DATA IN THIS EXERCISE:
'''

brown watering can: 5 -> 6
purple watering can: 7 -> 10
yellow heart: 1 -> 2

'''
'''

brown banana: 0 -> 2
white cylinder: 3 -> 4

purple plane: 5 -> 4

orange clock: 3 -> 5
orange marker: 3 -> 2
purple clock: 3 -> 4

'''
'''

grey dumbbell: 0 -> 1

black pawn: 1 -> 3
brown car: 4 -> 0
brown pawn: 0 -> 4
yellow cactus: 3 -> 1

'''

WORK TO BE COMPLETED:
Which lines in the records above hold the string "purple"? Copy each of them.

RESPONSE TO THIS TASK:
purple watering can: 7 -> 10
purple plane: 5 -> 4
purple clock: 3 -> 4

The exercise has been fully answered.